_What is needed_. Each line from the one holding "orange semicircle: (84, 67)" to the last line below must be restated word for word, and no picture may be included.

_Data for the task_.

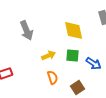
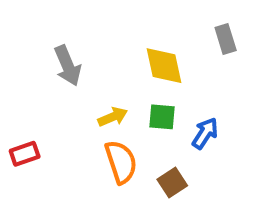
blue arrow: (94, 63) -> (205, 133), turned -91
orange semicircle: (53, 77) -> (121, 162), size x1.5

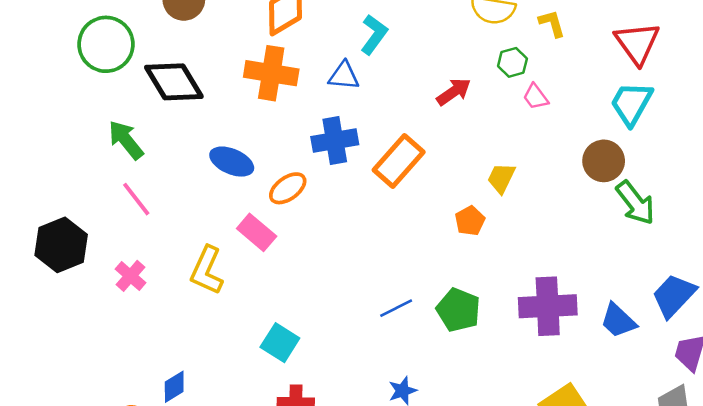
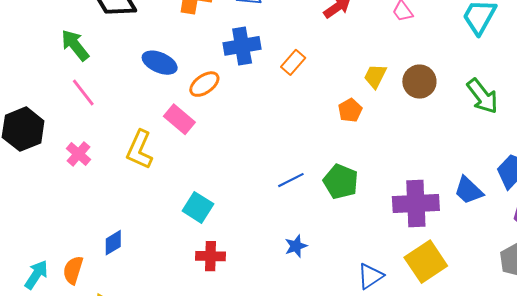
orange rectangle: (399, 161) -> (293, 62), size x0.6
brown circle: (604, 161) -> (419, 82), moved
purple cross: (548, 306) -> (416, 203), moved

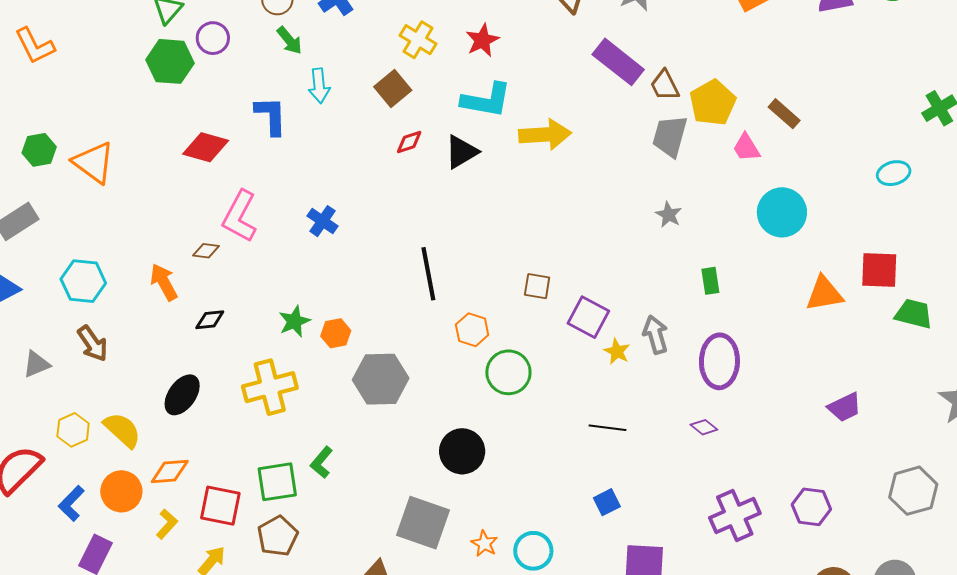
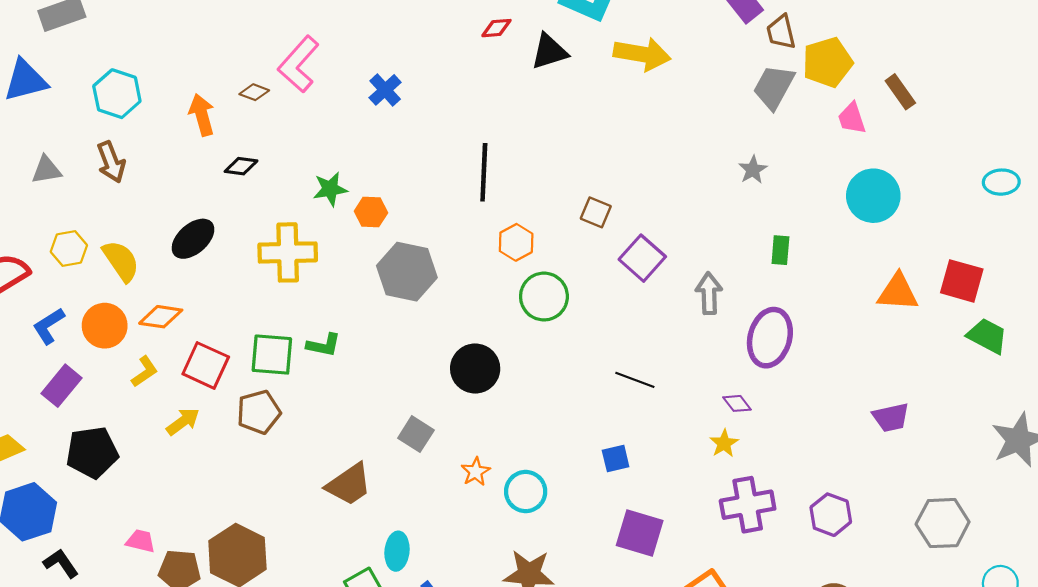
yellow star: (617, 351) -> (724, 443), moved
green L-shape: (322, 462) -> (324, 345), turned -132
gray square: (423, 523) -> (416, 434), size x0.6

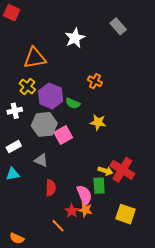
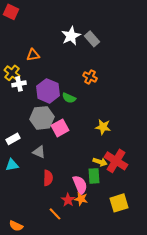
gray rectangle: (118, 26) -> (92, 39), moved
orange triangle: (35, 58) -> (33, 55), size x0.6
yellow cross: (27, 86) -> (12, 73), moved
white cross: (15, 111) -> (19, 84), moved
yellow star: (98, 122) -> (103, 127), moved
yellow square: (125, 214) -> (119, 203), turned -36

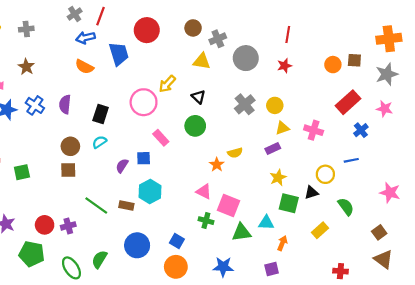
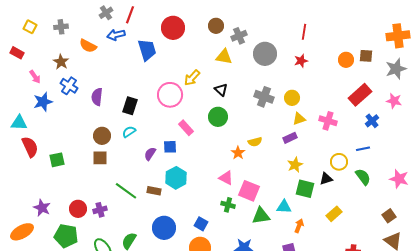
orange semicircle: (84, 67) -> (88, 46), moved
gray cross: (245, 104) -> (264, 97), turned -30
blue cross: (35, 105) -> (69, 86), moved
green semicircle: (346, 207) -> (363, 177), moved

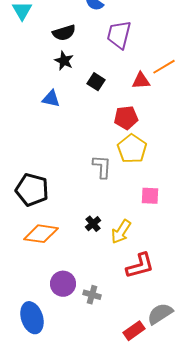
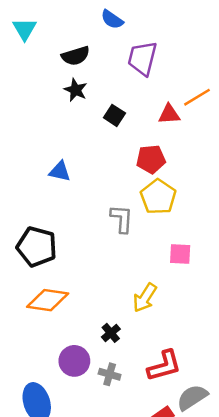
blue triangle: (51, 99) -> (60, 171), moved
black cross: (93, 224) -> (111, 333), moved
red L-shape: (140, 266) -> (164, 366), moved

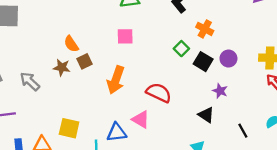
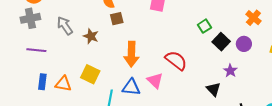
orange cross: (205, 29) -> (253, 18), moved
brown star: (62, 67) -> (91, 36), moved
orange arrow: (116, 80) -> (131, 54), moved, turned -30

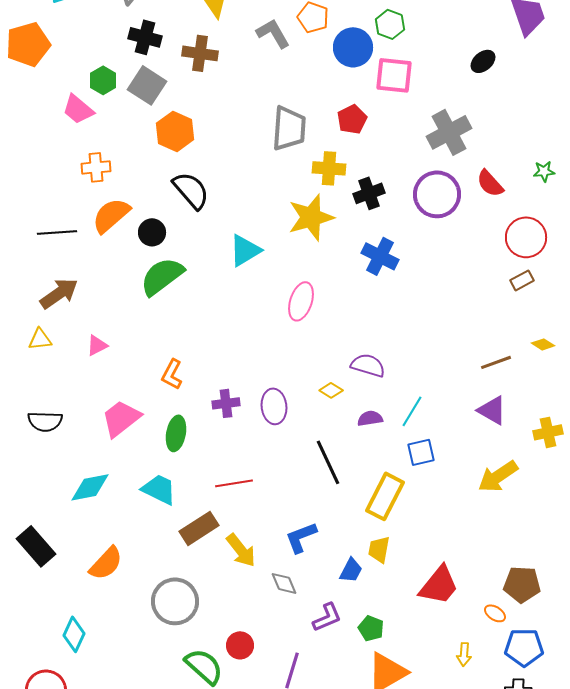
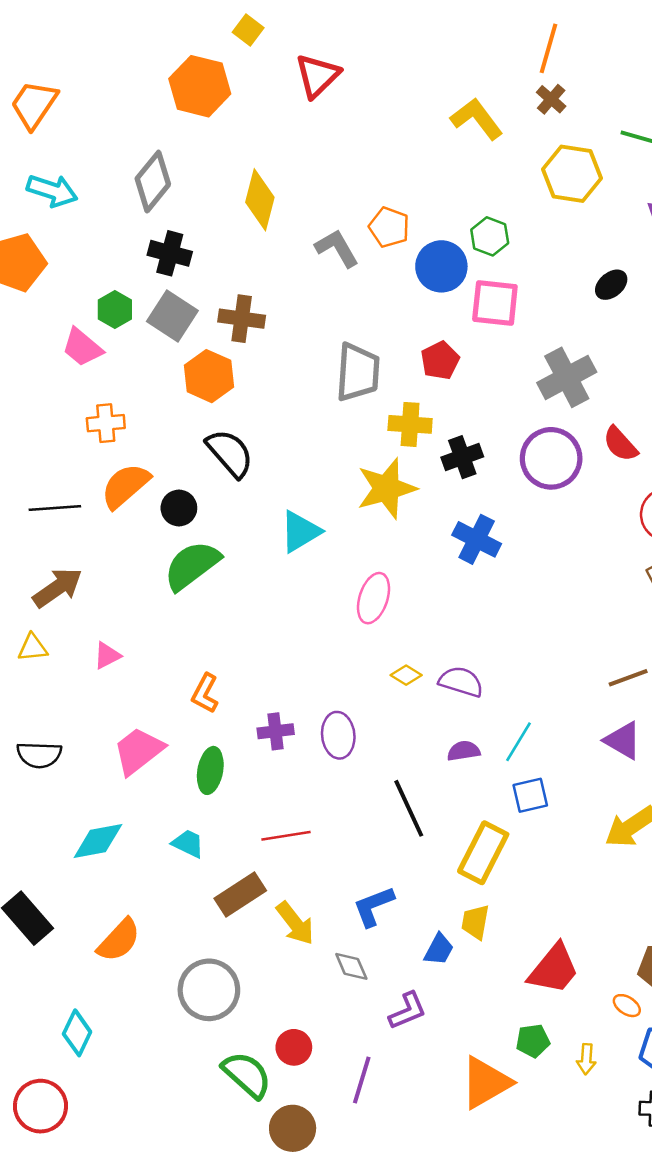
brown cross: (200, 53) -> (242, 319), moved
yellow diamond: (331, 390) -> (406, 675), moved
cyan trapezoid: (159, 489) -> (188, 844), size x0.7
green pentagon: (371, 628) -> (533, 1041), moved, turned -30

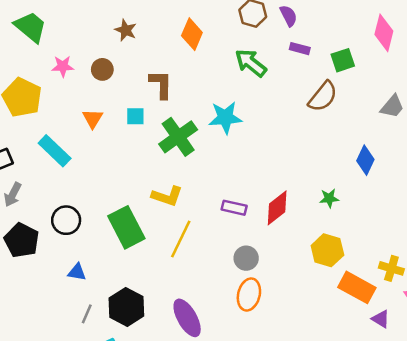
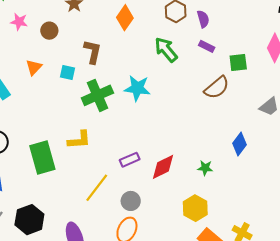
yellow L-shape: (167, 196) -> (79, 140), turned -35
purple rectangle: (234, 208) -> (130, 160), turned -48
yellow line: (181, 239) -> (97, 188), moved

_Answer area_.
orange semicircle: (84, 67) -> (88, 46), moved
gray cross: (245, 104) -> (264, 97), turned -30
blue cross: (35, 105) -> (69, 86), moved
green semicircle: (346, 207) -> (363, 177), moved

blue triangle: (51, 99) -> (60, 171), moved
black cross: (93, 224) -> (111, 333), moved
red L-shape: (140, 266) -> (164, 366), moved

orange cross: (205, 29) -> (253, 18), moved
brown star: (62, 67) -> (91, 36), moved
orange arrow: (116, 80) -> (131, 54), moved, turned -30

brown cross: (200, 53) -> (242, 319), moved
yellow diamond: (331, 390) -> (406, 675), moved
cyan trapezoid: (159, 489) -> (188, 844), size x0.7
green pentagon: (371, 628) -> (533, 1041), moved, turned -30

yellow L-shape: (167, 196) -> (79, 140), turned -35
purple rectangle: (234, 208) -> (130, 160), turned -48
yellow line: (181, 239) -> (97, 188), moved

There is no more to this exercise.